==== DATA LISTING

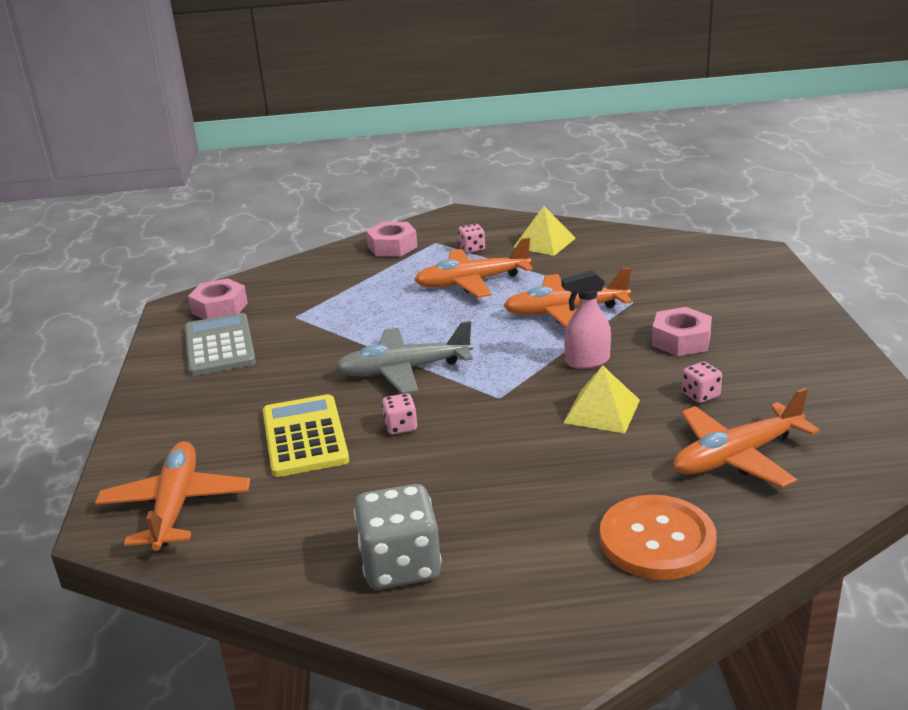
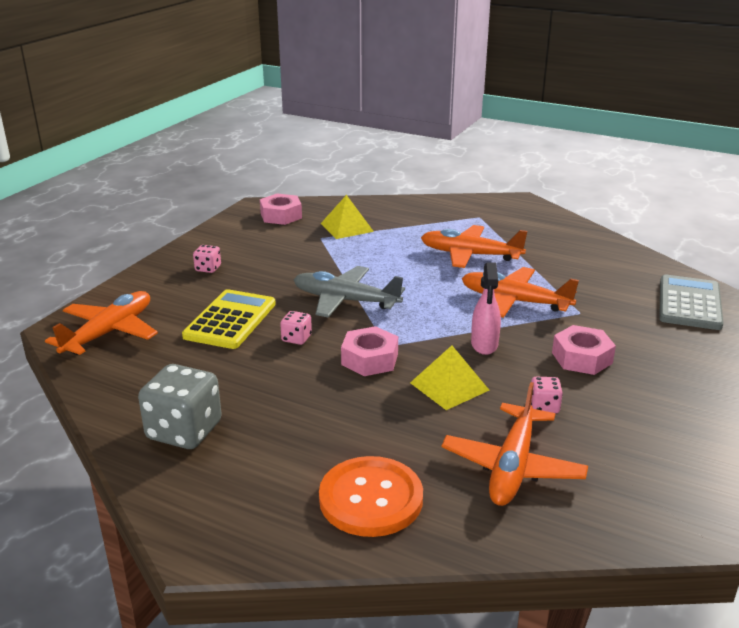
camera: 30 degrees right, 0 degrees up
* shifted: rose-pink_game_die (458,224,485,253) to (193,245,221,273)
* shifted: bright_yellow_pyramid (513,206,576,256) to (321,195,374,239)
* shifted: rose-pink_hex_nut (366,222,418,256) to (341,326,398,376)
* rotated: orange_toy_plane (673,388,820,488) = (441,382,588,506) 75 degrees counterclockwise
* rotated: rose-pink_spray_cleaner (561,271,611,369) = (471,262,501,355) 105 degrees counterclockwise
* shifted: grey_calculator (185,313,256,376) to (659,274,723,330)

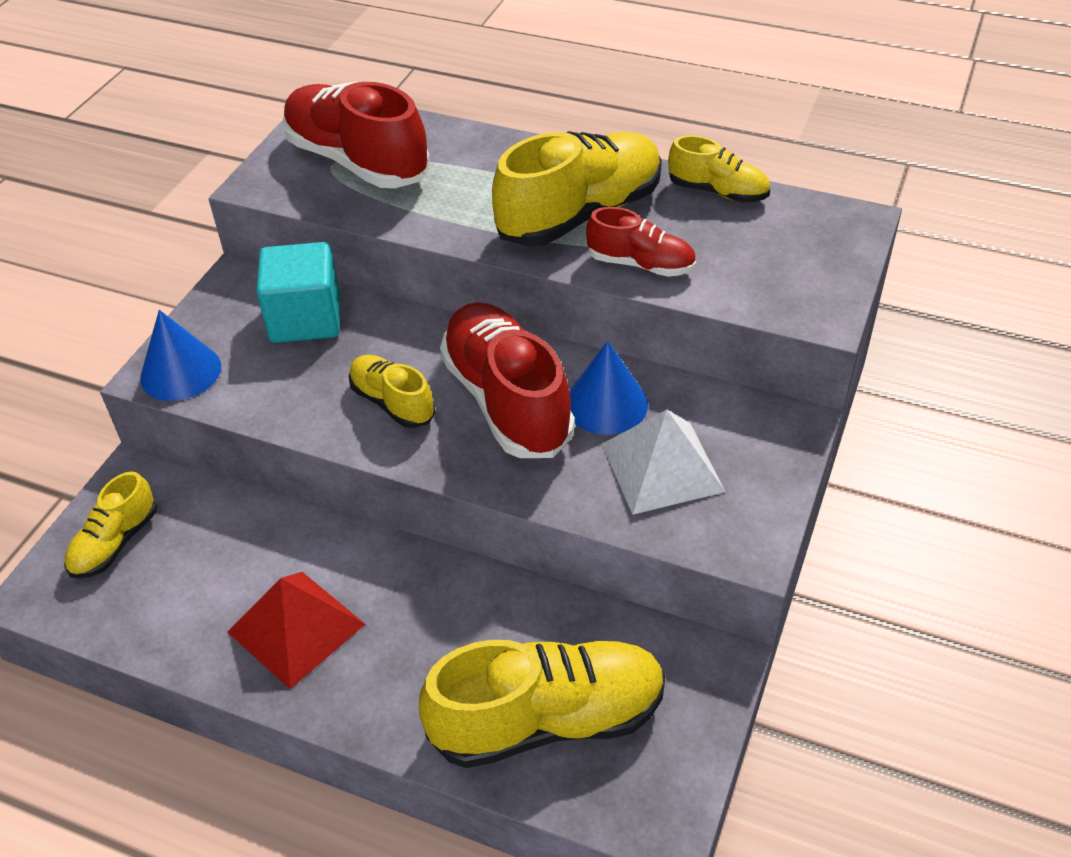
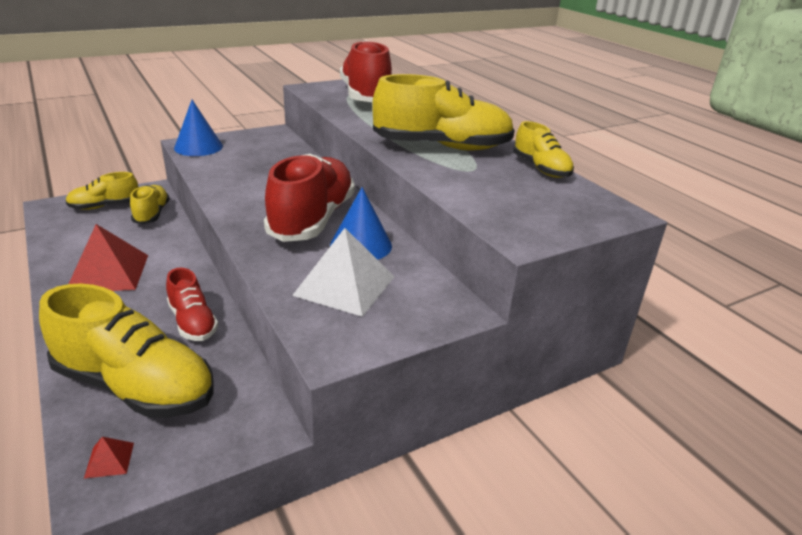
camera: 35 degrees right, 15 degrees down
* new: crimson_pyramid (84,437,134,479)
* shifted: bright_yellow_shoe (349,355,435,428) to (130,185,170,224)
* shifted: crimson_shoe (586,207,696,277) to (166,268,218,341)
* gone: turquoise_solid_cube (256,242,340,343)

========

WORK INSTRUCTIONS
Copy nothing but the lines from the first one in the listing through the line with "camera: 35 degrees right, 15 degrees down", and omit the pictures.

EXPECTED ANSWER
camera: 30 degrees right, 0 degrees up
* shifted: rose-pink_game_die (458,224,485,253) to (193,245,221,273)
* shifted: bright_yellow_pyramid (513,206,576,256) to (321,195,374,239)
* shifted: rose-pink_hex_nut (366,222,418,256) to (341,326,398,376)
* rotated: orange_toy_plane (673,388,820,488) = (441,382,588,506) 75 degrees counterclockwise
* rotated: rose-pink_spray_cleaner (561,271,611,369) = (471,262,501,355) 105 degrees counterclockwise
* shifted: grey_calculator (185,313,256,376) to (659,274,723,330)

camera: 35 degrees right, 15 degrees down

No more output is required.